:: Exercise prompt ::
What are the lines from the top of the entries below through the line containing "grey capsule: 2 -> 3"? Return them exactly, both ends included, without the pictures.

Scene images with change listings
BEGIN
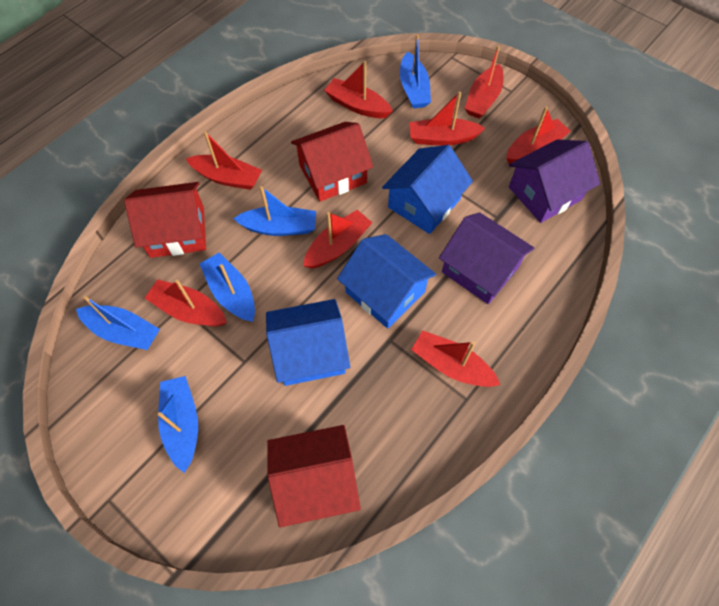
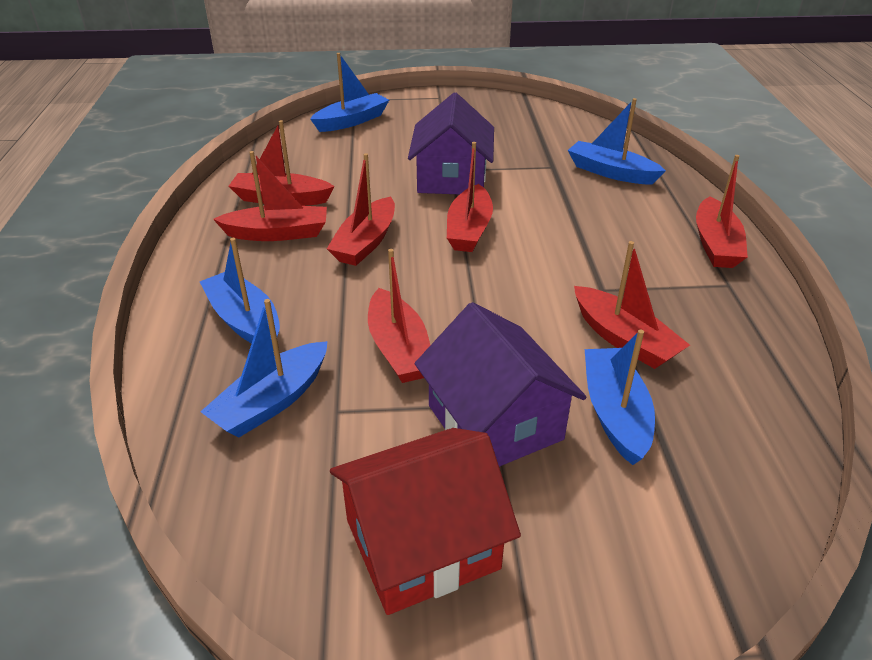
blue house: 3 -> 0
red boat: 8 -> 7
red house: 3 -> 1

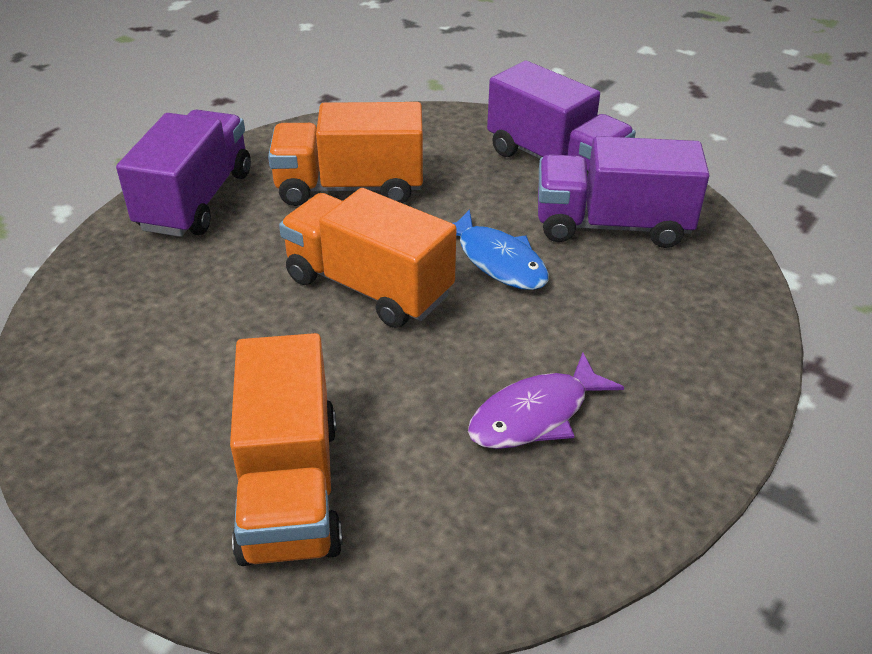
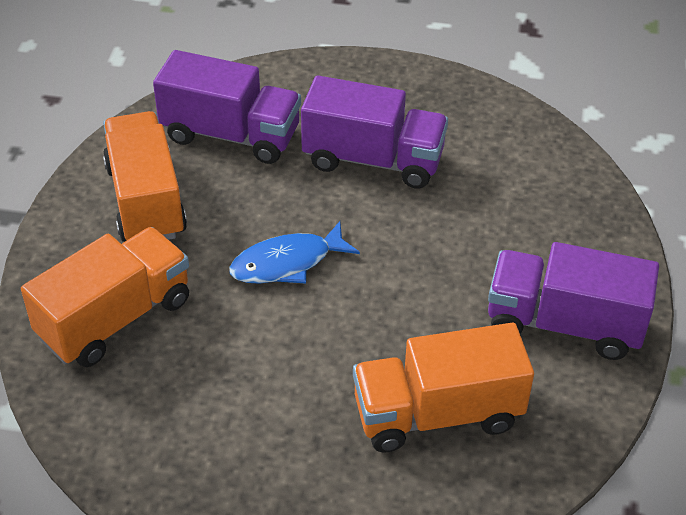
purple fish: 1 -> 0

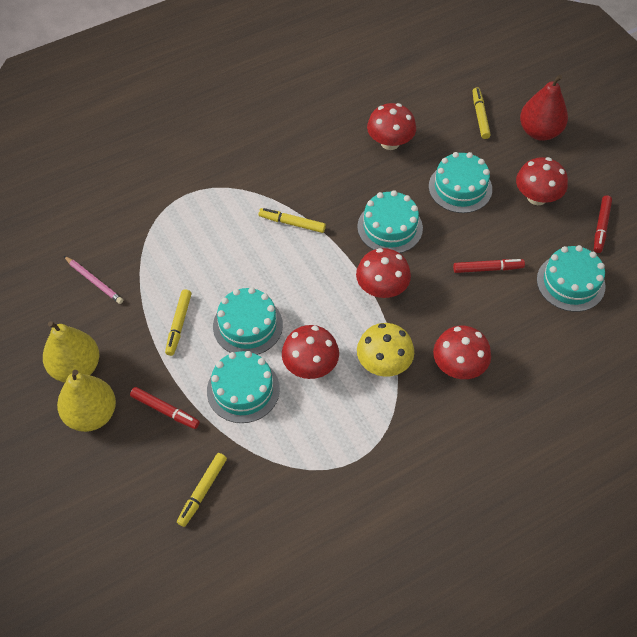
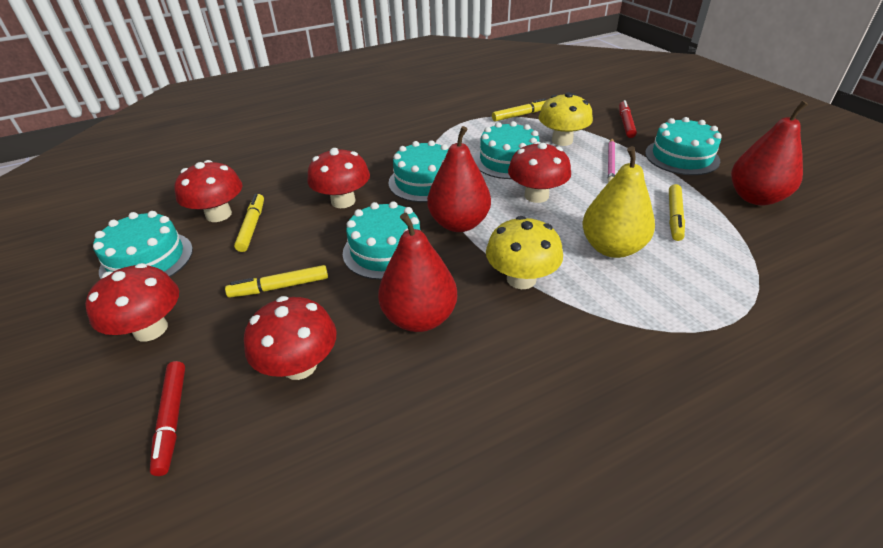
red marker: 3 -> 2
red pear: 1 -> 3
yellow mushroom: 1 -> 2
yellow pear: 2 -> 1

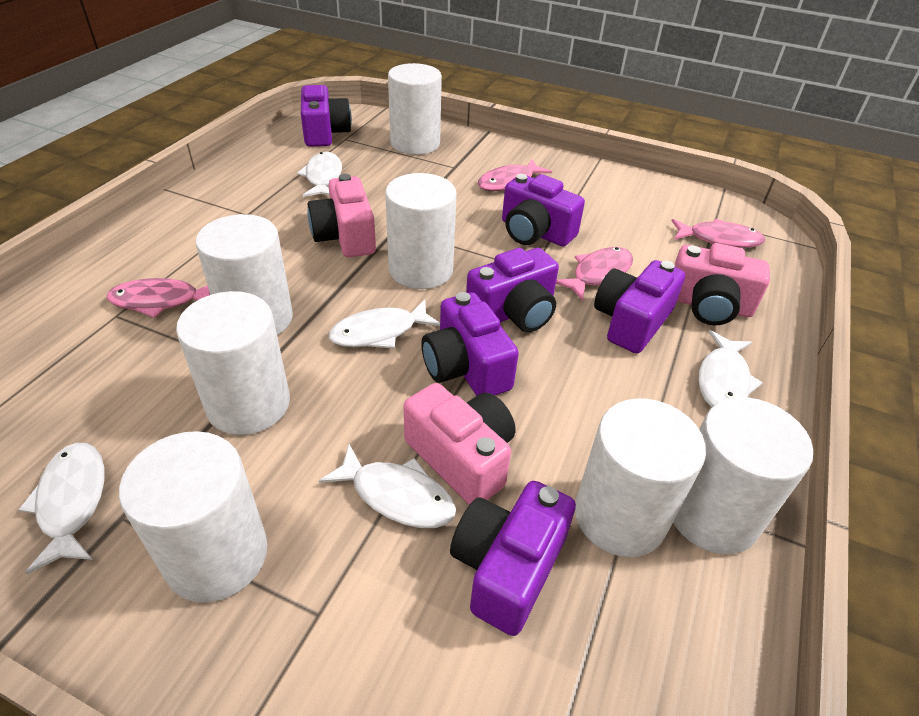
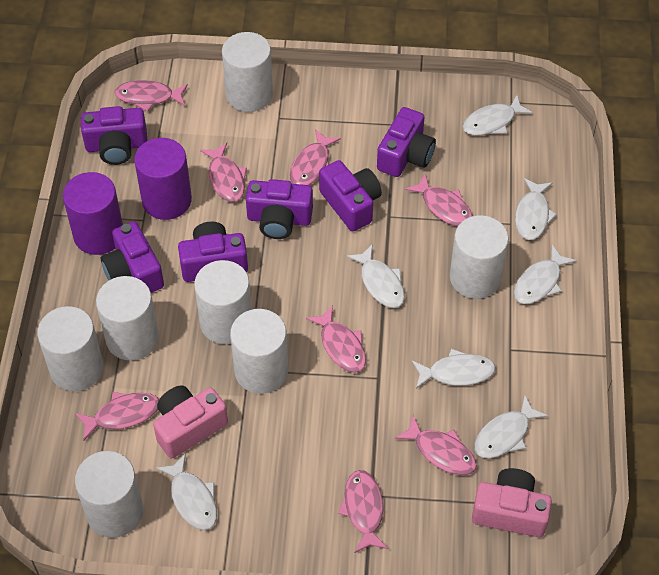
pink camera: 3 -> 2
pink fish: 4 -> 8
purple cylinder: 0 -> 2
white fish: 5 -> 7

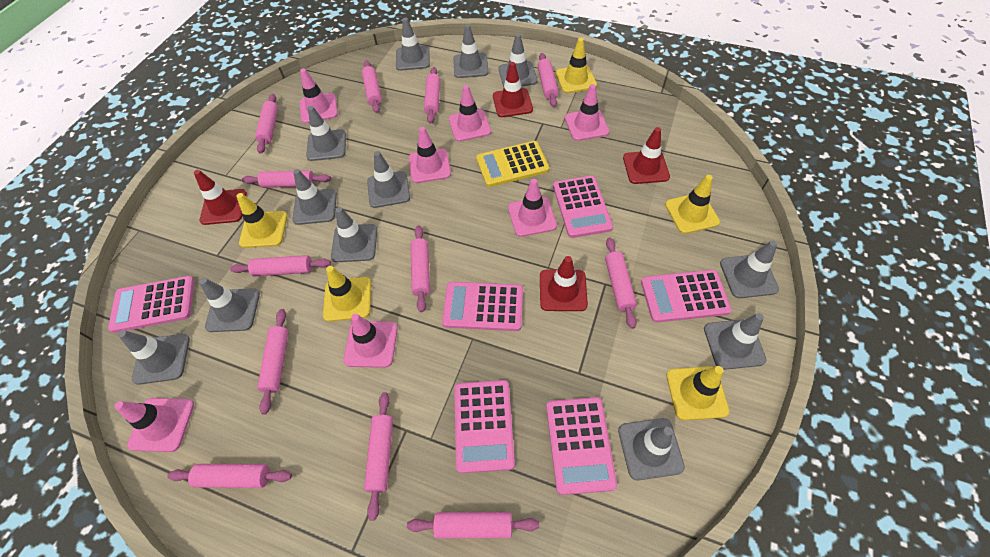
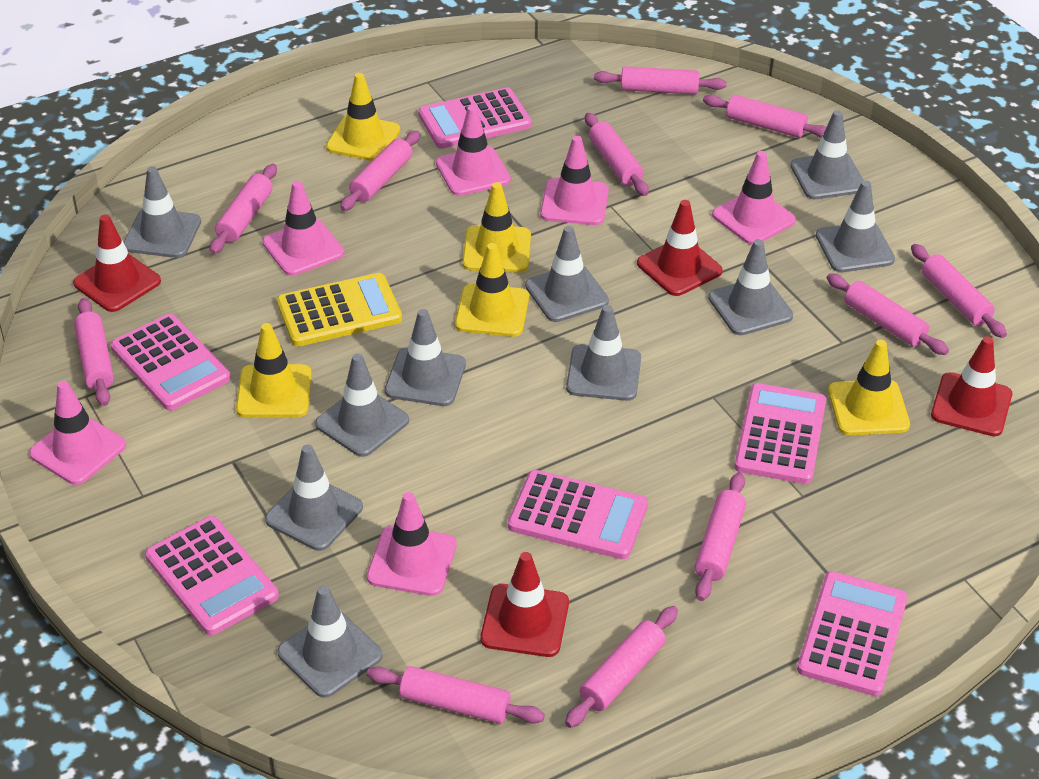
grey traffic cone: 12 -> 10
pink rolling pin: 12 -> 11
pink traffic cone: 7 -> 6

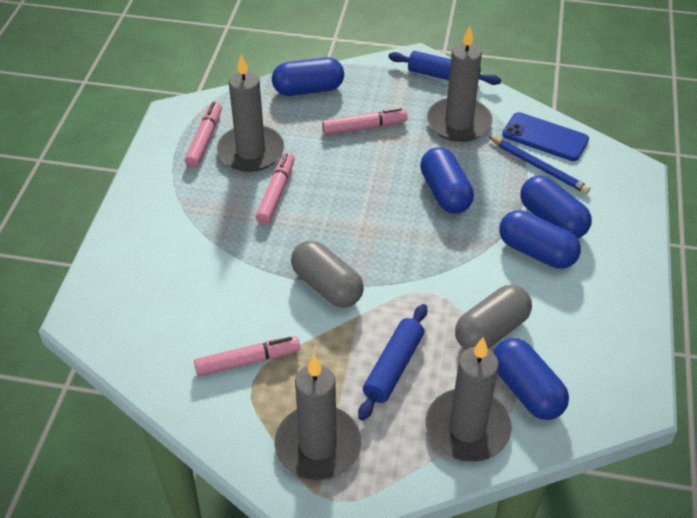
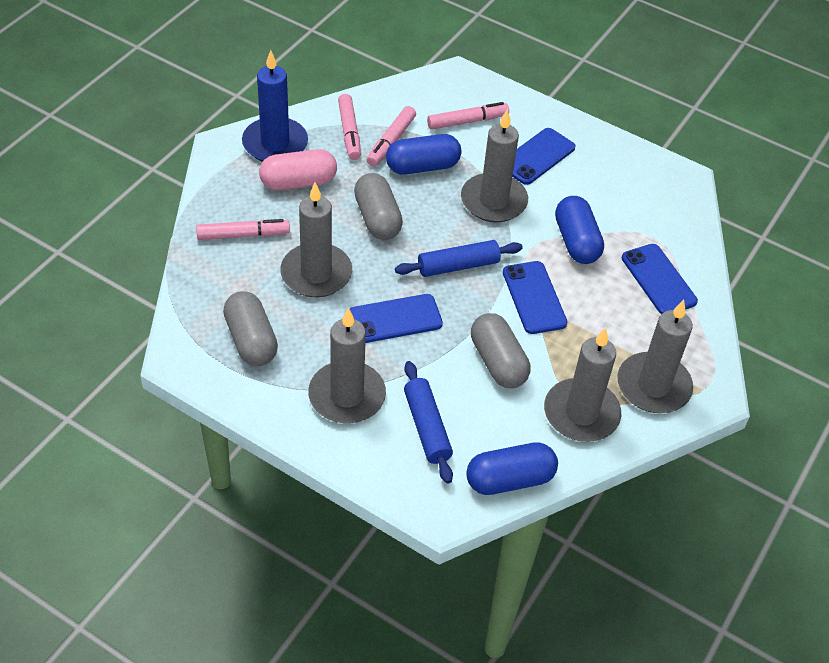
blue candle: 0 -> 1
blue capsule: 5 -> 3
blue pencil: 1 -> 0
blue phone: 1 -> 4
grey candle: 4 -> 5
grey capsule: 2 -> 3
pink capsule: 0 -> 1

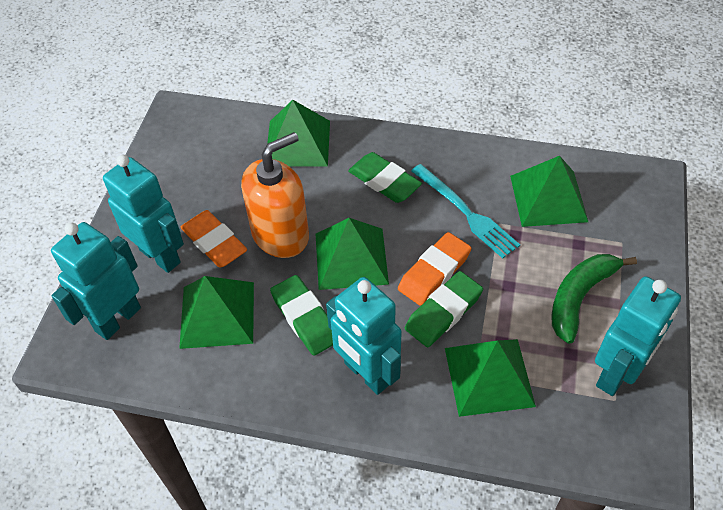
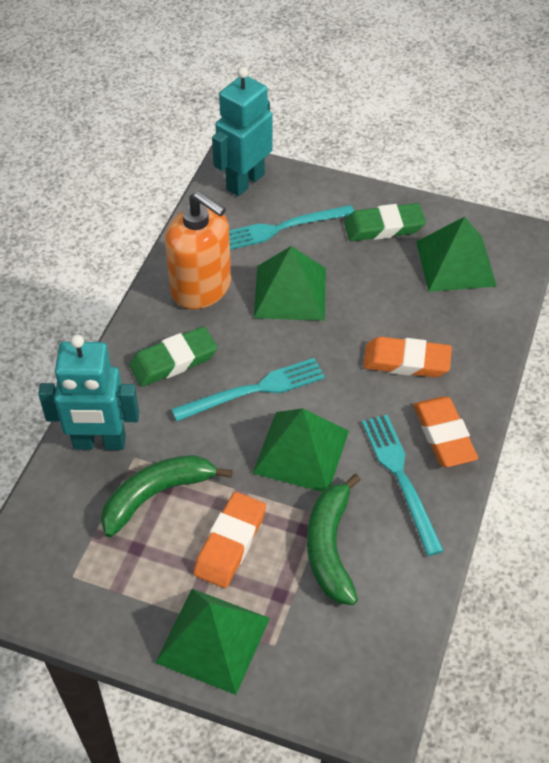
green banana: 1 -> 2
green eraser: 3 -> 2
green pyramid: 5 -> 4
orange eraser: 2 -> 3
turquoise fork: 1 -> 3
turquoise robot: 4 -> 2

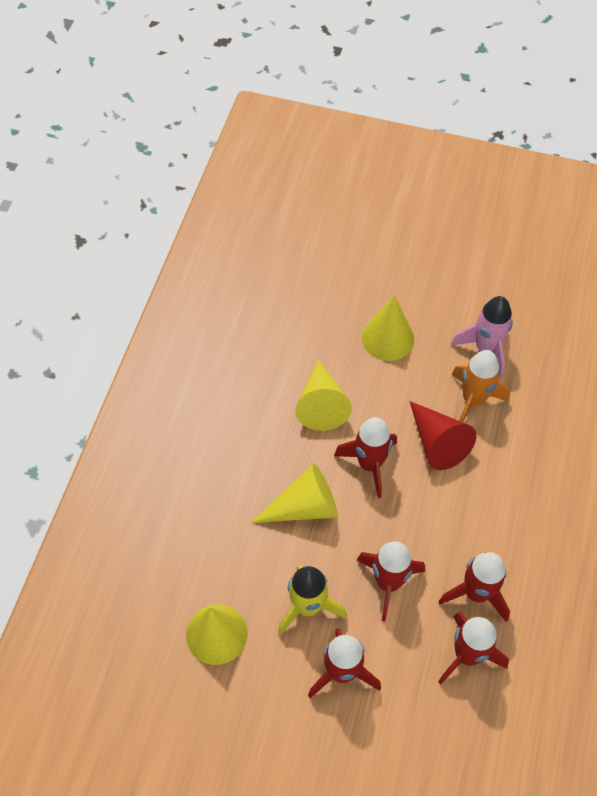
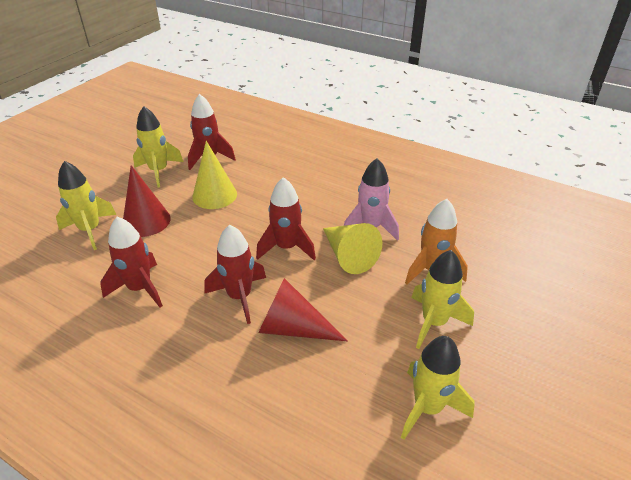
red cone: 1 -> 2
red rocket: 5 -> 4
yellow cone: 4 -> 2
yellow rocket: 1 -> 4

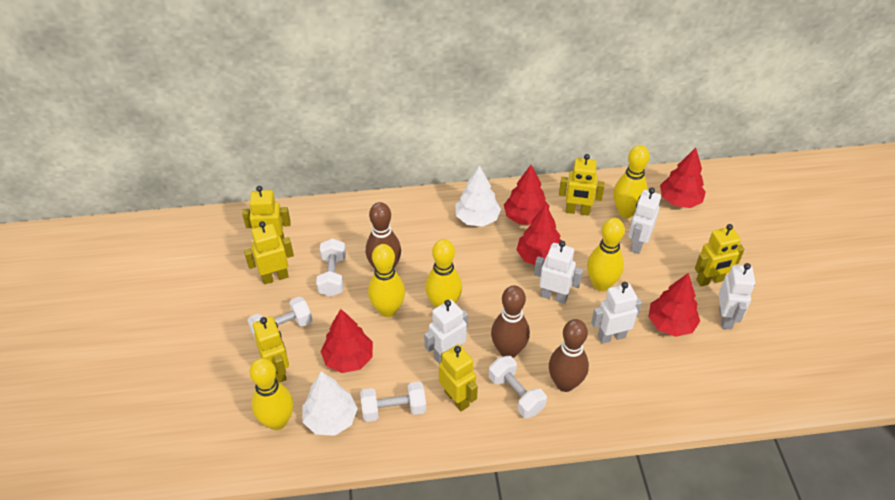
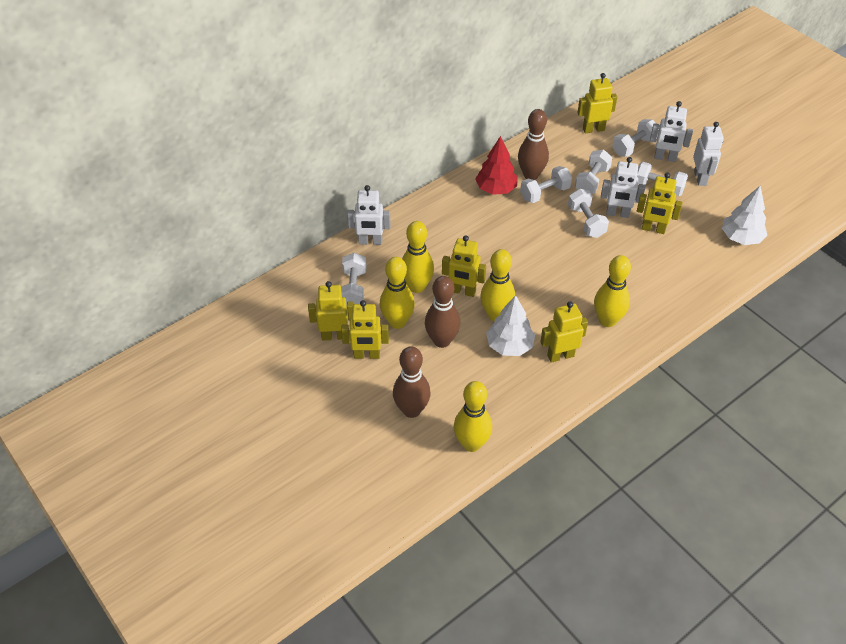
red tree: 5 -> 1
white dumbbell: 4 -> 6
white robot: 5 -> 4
END
:: Reply ::
blue house: 3 -> 0
red boat: 8 -> 7
red house: 3 -> 1

purple fish: 1 -> 0

red marker: 3 -> 2
red pear: 1 -> 3
yellow mushroom: 1 -> 2
yellow pear: 2 -> 1

pink camera: 3 -> 2
pink fish: 4 -> 8
purple cylinder: 0 -> 2
white fish: 5 -> 7

grey traffic cone: 12 -> 10
pink rolling pin: 12 -> 11
pink traffic cone: 7 -> 6

blue candle: 0 -> 1
blue capsule: 5 -> 3
blue pencil: 1 -> 0
blue phone: 1 -> 4
grey candle: 4 -> 5
grey capsule: 2 -> 3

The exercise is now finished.